__Instructions to follow__
Leaving every image behind, reproduce the records word for word.

__Material for this task__
>>
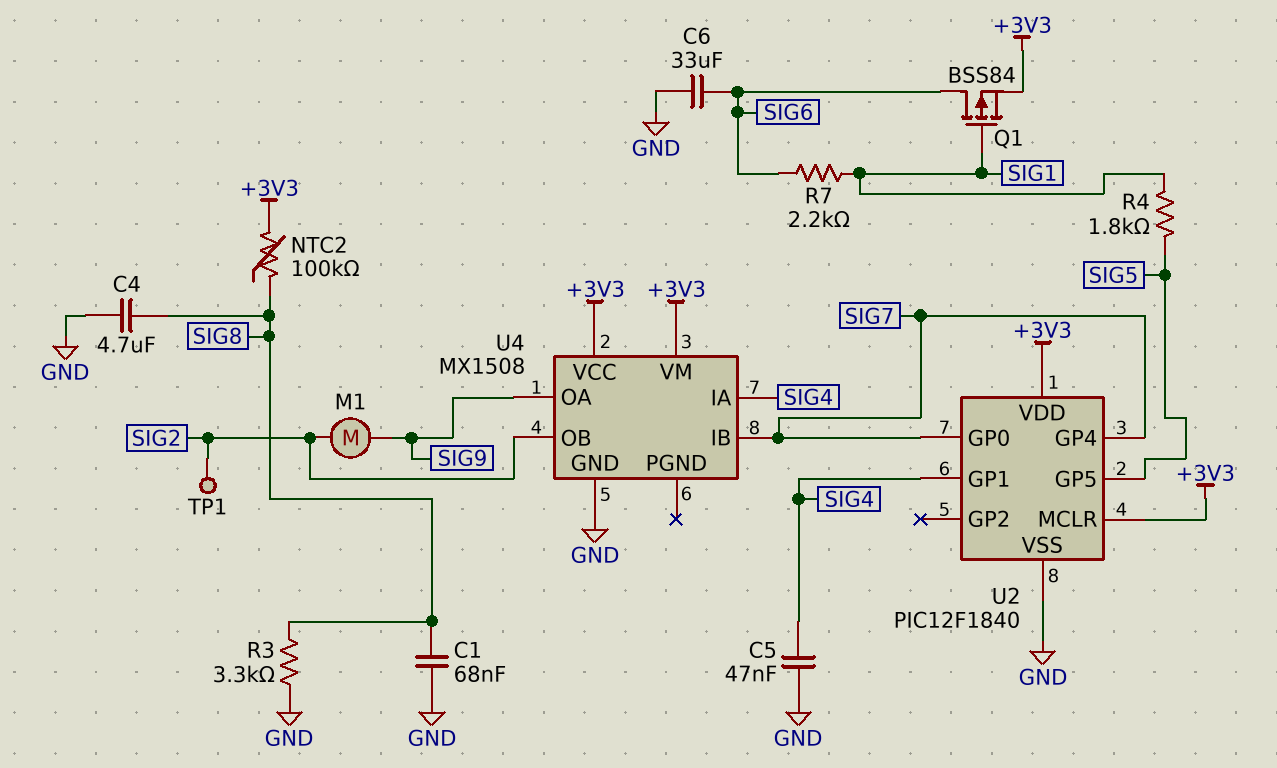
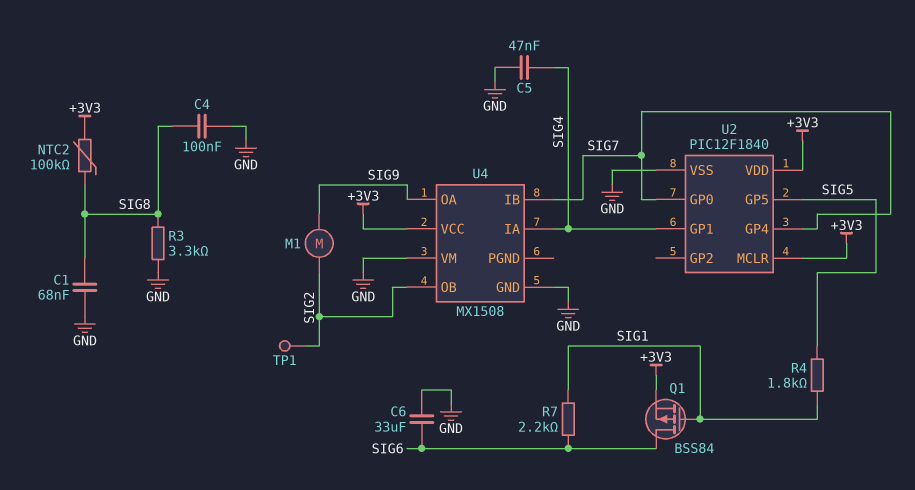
C4: 4.7uF (GND, SIG8) -> 100nF (GND, SIG8)
U4 pin VM: +3V3 -> GND

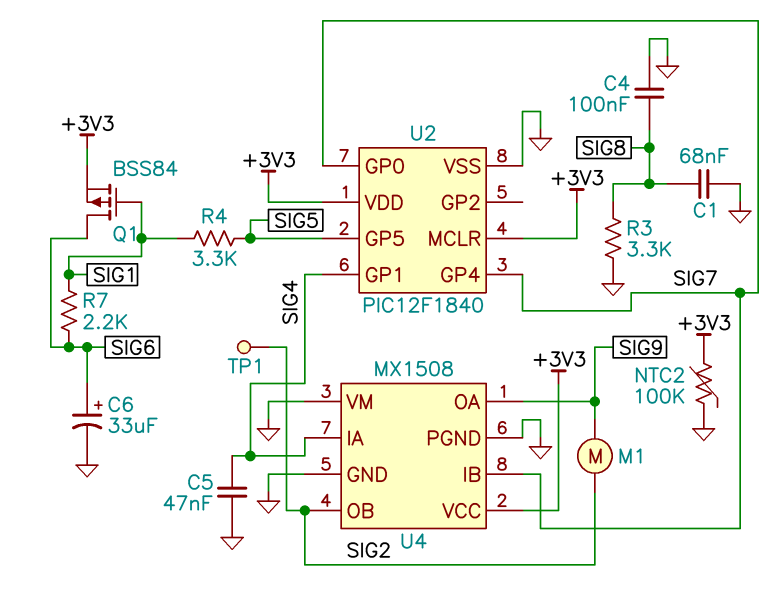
C6: 33uF (GND, SIG6) -> 33uF (plus SIG6, minus GND)
NTC2: 100k (+3V3, SIG8) -> 100k (+3V3, GND)
R4: 1.8k (SIG1, SIG5) -> 3.3k (SIG1, SIG5)
U4 pin PGND: none -> GND

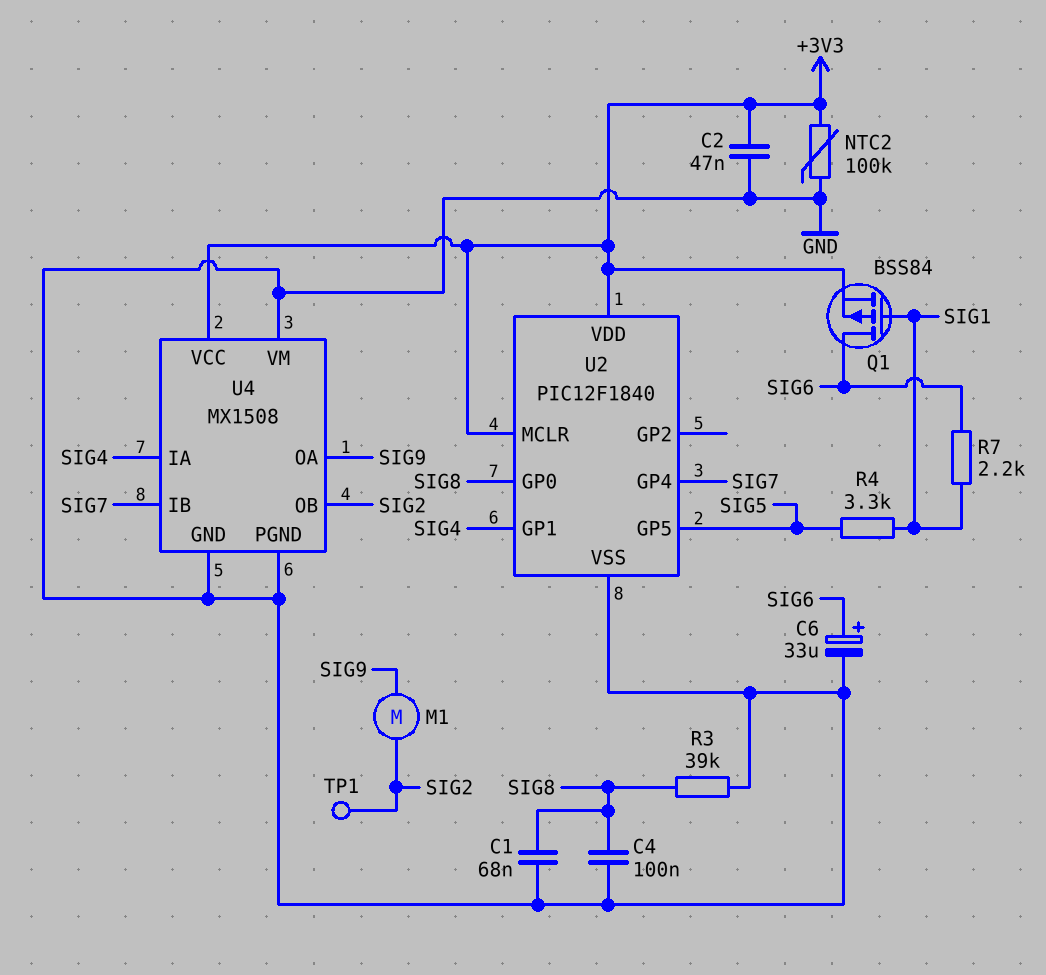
C2: none -> 47nF (+3V3, GND)
C5: 47nF (GND, SIG4) -> none
R3: 3.3k (GND, SIG8) -> 39k (GND, SIG8)
U2 pin GP0: SIG7 -> SIG8

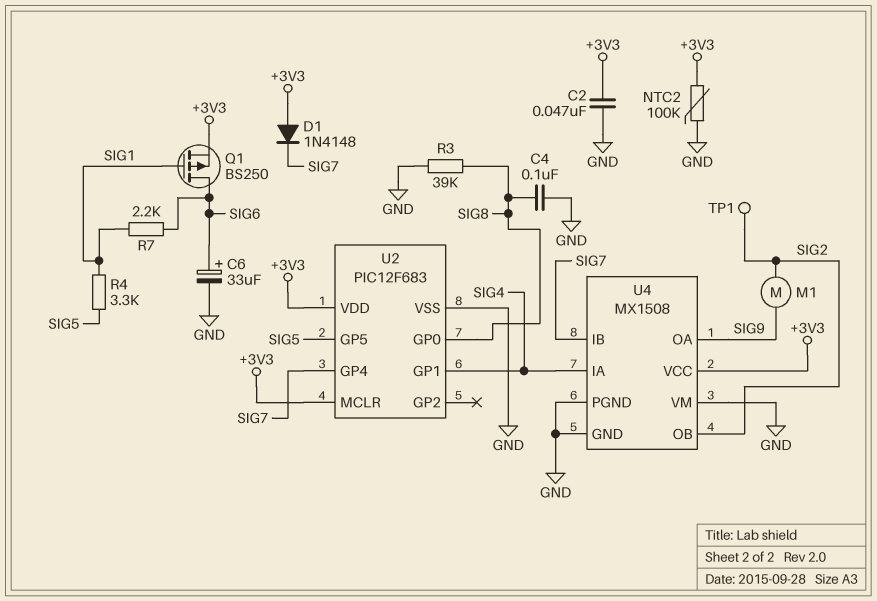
C1: 68nF (GND, SIG8) -> none
D1: none -> diode 1N4148 (A +3V3, K SIG7)
Q1: PMOS BSS84 (G SIG1, D SIG6, S +3V3) -> PMOS BS250 (G SIG1, D SIG6, S +3V3)
U2: PIC12F1840 -> PIC12F683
<<
__Solution for this task__
C4: 4.7uF (GND, SIG8) -> 100nF (GND, SIG8)
U4 pin VM: +3V3 -> GND

C6: 33uF (GND, SIG6) -> 33uF (plus SIG6, minus GND)
NTC2: 100k (+3V3, SIG8) -> 100k (+3V3, GND)
R4: 1.8k (SIG1, SIG5) -> 3.3k (SIG1, SIG5)
U4 pin PGND: none -> GND

C2: none -> 47nF (+3V3, GND)
C5: 47nF (GND, SIG4) -> none
R3: 3.3k (GND, SIG8) -> 39k (GND, SIG8)
U2 pin GP0: SIG7 -> SIG8

C1: 68nF (GND, SIG8) -> none
D1: none -> diode 1N4148 (A +3V3, K SIG7)
Q1: PMOS BSS84 (G SIG1, D SIG6, S +3V3) -> PMOS BS250 (G SIG1, D SIG6, S +3V3)
U2: PIC12F1840 -> PIC12F683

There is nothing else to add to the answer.